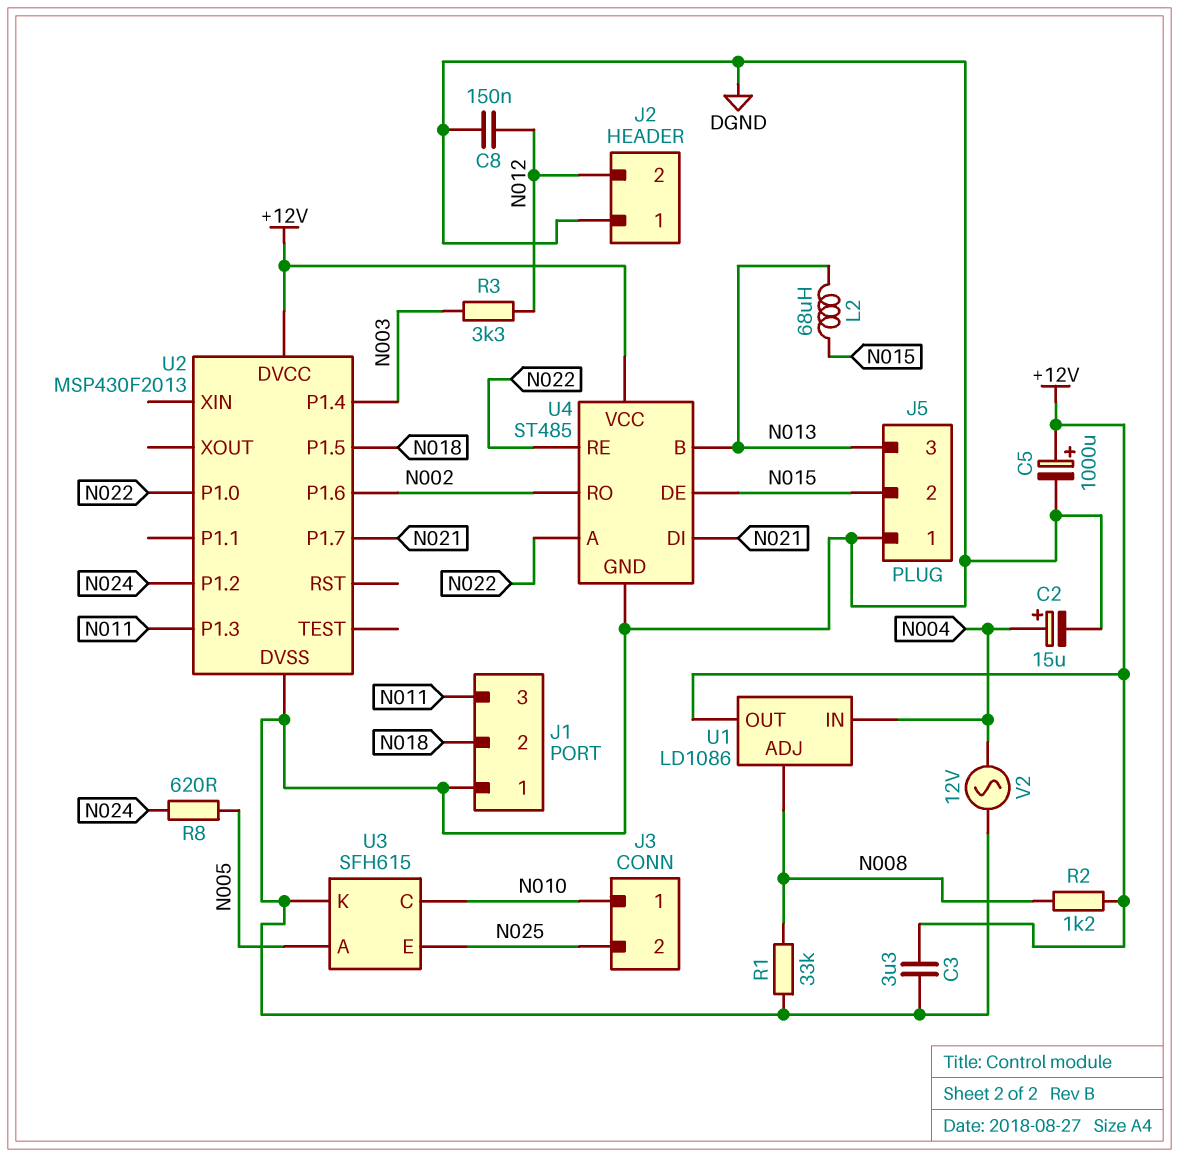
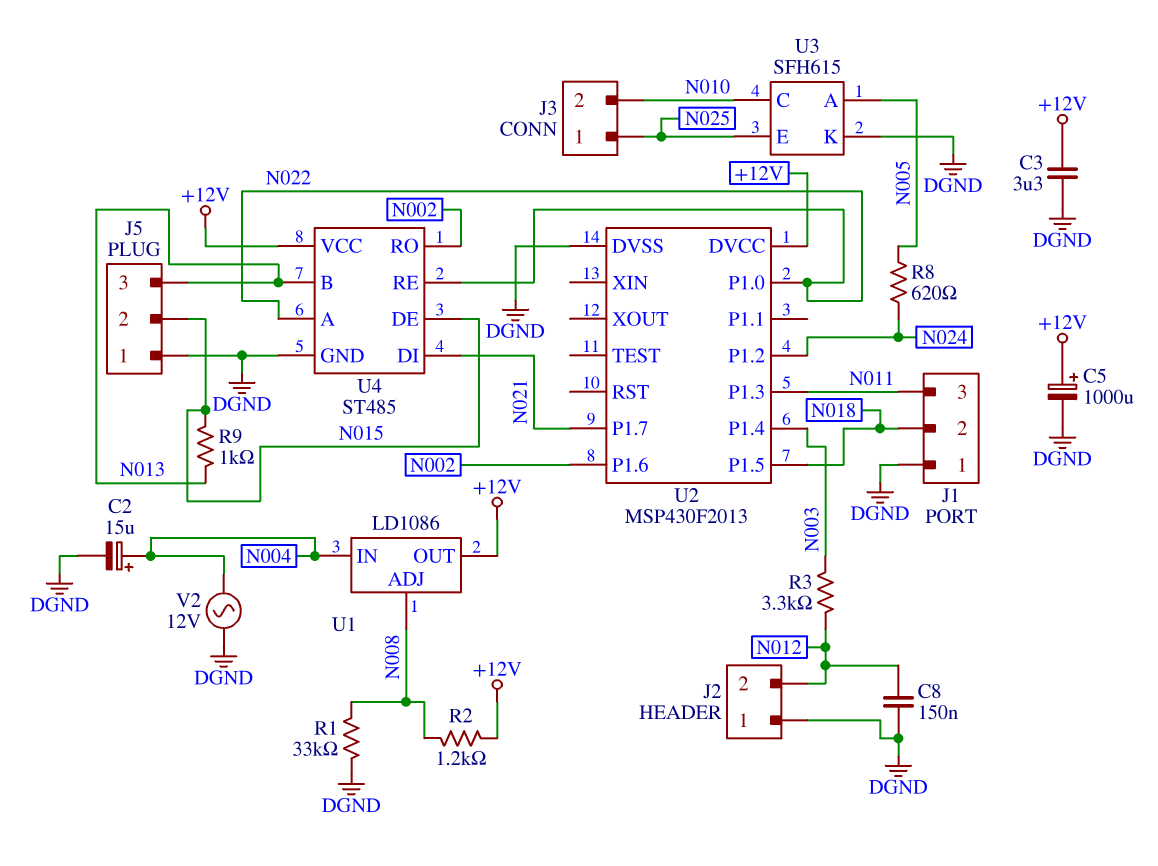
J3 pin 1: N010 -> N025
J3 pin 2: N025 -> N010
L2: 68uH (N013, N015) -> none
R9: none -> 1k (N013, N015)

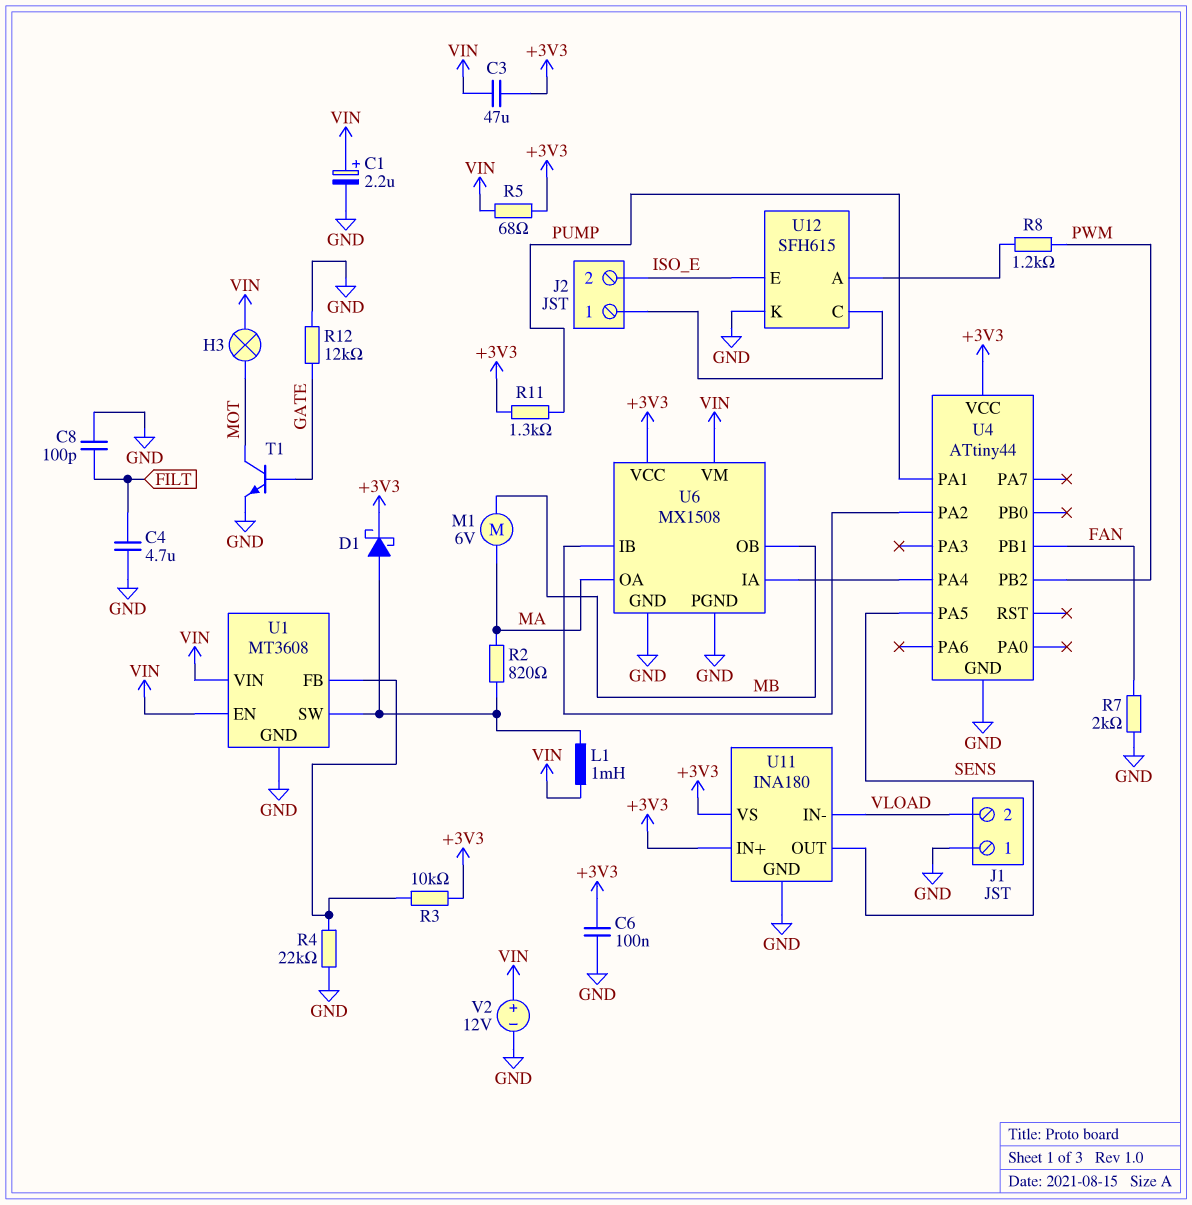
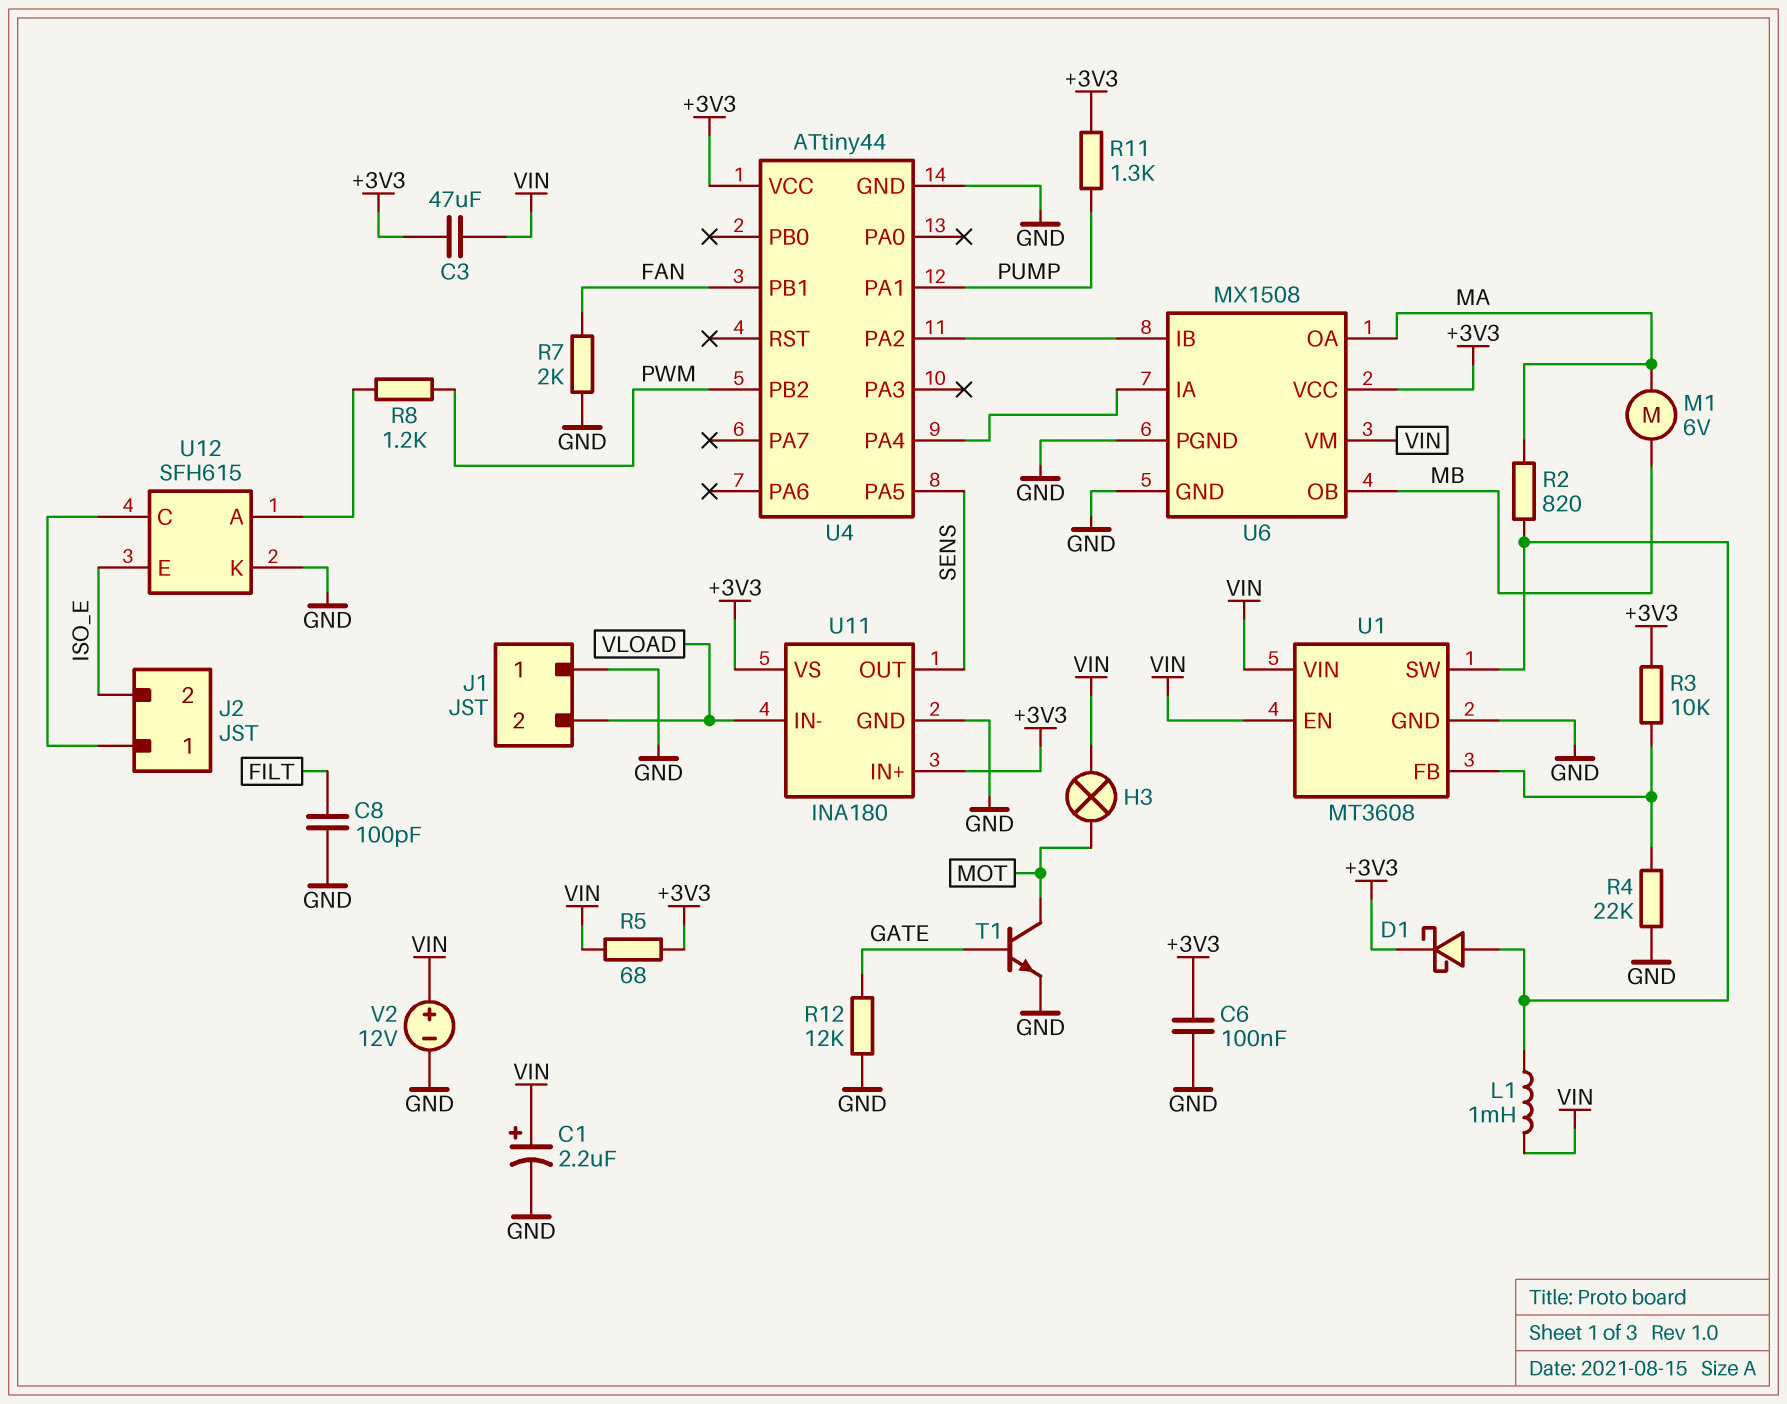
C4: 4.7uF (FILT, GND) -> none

**The task**
Output only the number of lines in the listing that contain the string "none".

**Worked solution**
3